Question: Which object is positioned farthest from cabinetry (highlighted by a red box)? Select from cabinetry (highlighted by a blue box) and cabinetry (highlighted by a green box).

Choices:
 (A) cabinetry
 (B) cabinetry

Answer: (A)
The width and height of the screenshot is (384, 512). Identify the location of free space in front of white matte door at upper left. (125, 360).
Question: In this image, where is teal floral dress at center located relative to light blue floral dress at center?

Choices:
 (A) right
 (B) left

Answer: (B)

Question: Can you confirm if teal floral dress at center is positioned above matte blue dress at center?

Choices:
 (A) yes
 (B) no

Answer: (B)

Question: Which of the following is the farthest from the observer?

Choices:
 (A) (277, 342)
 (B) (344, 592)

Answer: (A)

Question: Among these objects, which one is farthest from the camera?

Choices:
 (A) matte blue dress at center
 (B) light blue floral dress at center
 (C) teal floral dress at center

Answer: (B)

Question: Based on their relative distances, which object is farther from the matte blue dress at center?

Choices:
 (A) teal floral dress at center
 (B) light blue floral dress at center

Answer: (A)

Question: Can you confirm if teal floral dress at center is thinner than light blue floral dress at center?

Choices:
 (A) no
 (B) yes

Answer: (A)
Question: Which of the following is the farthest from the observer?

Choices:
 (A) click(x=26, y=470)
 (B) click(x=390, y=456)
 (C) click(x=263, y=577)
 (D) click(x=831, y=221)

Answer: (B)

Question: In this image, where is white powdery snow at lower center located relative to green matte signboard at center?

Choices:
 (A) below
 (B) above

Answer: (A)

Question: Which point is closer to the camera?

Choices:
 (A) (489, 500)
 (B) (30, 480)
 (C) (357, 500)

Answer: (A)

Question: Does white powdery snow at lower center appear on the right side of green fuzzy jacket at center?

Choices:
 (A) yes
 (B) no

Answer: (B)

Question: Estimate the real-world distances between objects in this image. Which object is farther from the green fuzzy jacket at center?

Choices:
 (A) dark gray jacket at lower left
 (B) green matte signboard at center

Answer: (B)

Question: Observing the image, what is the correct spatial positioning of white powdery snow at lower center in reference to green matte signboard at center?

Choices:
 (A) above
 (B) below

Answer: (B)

• • •

== The request ==
Output every row above verbatim, from the first line to the last.

== Finished answer ==
Question: Which object is positioned farthest from cabinetry (highlighted by a red box)? Select from cabinetry (highlighted by a blue box) and cabinetry (highlighted by a green box).

Choices:
 (A) cabinetry
 (B) cabinetry

Answer: (A)
The width and height of the screenshot is (384, 512). Identify the location of free space in front of white matte door at upper left. (125, 360).
Question: In this image, where is teal floral dress at center located relative to light blue floral dress at center?

Choices:
 (A) right
 (B) left

Answer: (B)

Question: Can you confirm if teal floral dress at center is positioned above matte blue dress at center?

Choices:
 (A) yes
 (B) no

Answer: (B)

Question: Which of the following is the farthest from the observer?

Choices:
 (A) (277, 342)
 (B) (344, 592)

Answer: (A)

Question: Among these objects, which one is farthest from the camera?

Choices:
 (A) matte blue dress at center
 (B) light blue floral dress at center
 (C) teal floral dress at center

Answer: (B)

Question: Based on their relative distances, which object is farther from the matte blue dress at center?

Choices:
 (A) teal floral dress at center
 (B) light blue floral dress at center

Answer: (A)

Question: Can you confirm if teal floral dress at center is thinner than light blue floral dress at center?

Choices:
 (A) no
 (B) yes

Answer: (A)
Question: Which of the following is the farthest from the observer?

Choices:
 (A) click(x=26, y=470)
 (B) click(x=390, y=456)
 (C) click(x=263, y=577)
 (D) click(x=831, y=221)

Answer: (B)

Question: In this image, where is white powdery snow at lower center located relative to green matte signboard at center?

Choices:
 (A) below
 (B) above

Answer: (A)

Question: Which point is closer to the camera?

Choices:
 (A) (489, 500)
 (B) (30, 480)
 (C) (357, 500)

Answer: (A)

Question: Does white powdery snow at lower center appear on the right side of green fuzzy jacket at center?

Choices:
 (A) yes
 (B) no

Answer: (B)

Question: Estimate the real-world distances between objects in this image. Which object is farther from the green fuzzy jacket at center?

Choices:
 (A) dark gray jacket at lower left
 (B) green matte signboard at center

Answer: (B)

Question: Observing the image, what is the correct spatial positioning of white powdery snow at lower center in reference to green matte signboard at center?

Choices:
 (A) above
 (B) below

Answer: (B)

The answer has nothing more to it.